# Exercise:
Return, word for word, the line that contains "(564, 155) = (721, 451): yellow apple -> none" and every line after it through the end of the records.

# Provided records:
□ □ □
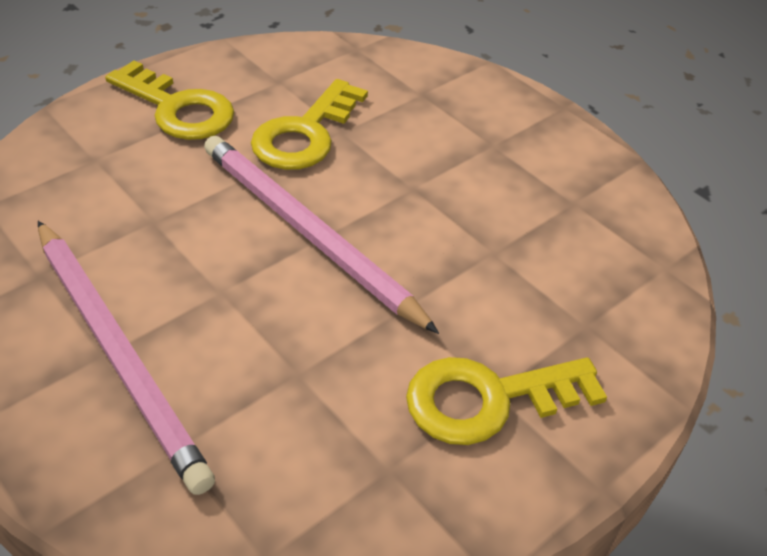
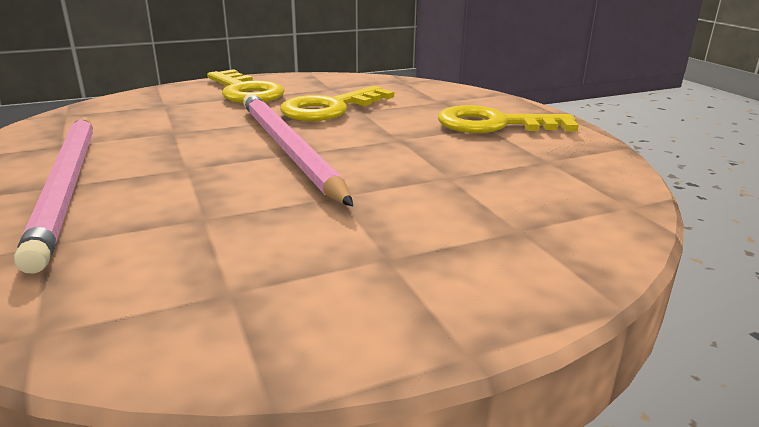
camera: 20 degrees right, 20 degrees down
(488, 399) = (376, 261): yellow key -> yellow key (494, 124)

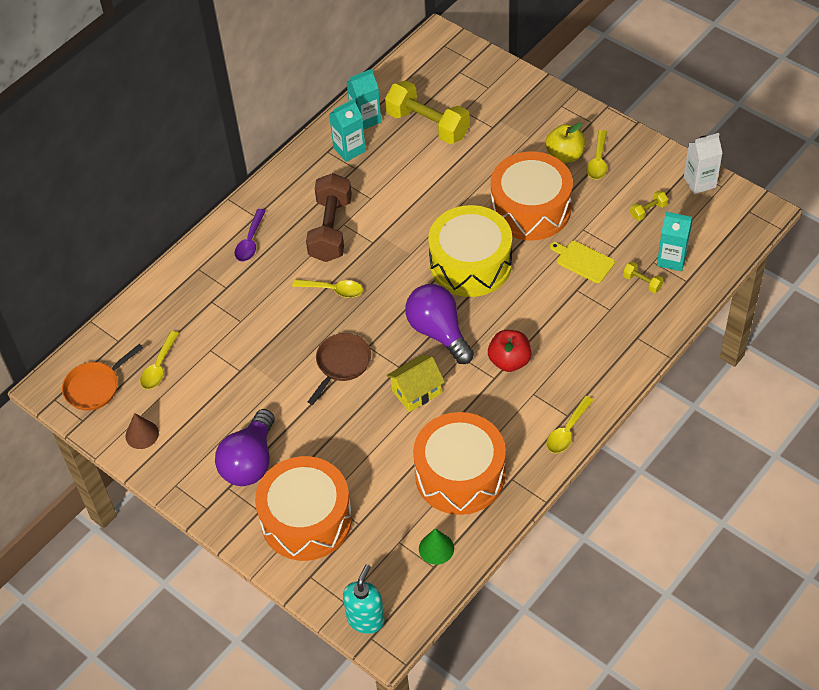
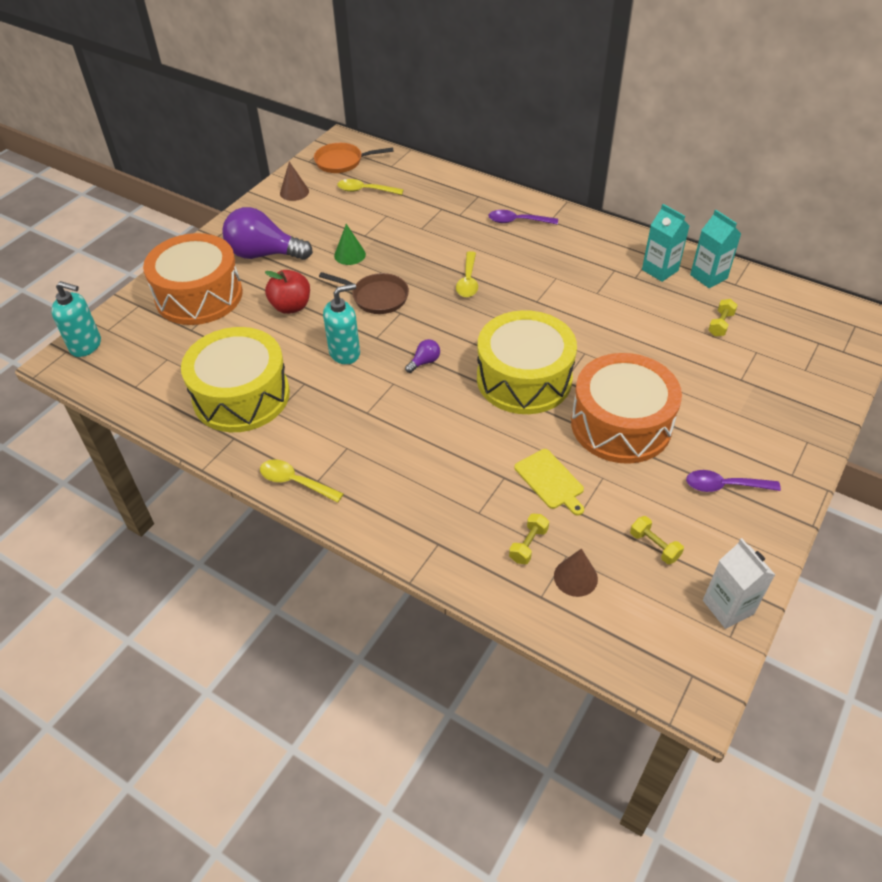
camera: 80 degrees right, 5 degrees down
(95, 387) = (342, 162): orange pan -> orange pan turned 45 degrees counterclockwise
(331, 230) = (546, 270): brown dumbbell -> none
(416, 392) = (345, 353): yellow house -> turquoise soap dispenser
(427, 125) = (720, 324): yellow dumbbell -> yellow dumbbell, size x0.43
(436, 548) = (155, 386): green cone -> green cone (350, 255)
(438, 332) = (424, 362): purple light bulb -> purple light bulb, size x0.42
(460, 475) = (241, 396): orange drum -> yellow drum
(509, 361) = (390, 423): red apple -> red apple (291, 306)
(564, 155) = (721, 451): yellow apple -> none
(583, 261) = (550, 481): yellow cutting board -> yellow cutting board turned 120 degrees clockwise
(598, 161) = (724, 486): yellow spoon -> purple spoon
(671, 259) = (575, 577): turquoise carton -> brown cone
□ □ □
# Exercise result:
(564, 155) = (721, 451): yellow apple -> none
(583, 261) = (550, 481): yellow cutting board -> yellow cutting board turned 120 degrees clockwise
(598, 161) = (724, 486): yellow spoon -> purple spoon
(671, 259) = (575, 577): turquoise carton -> brown cone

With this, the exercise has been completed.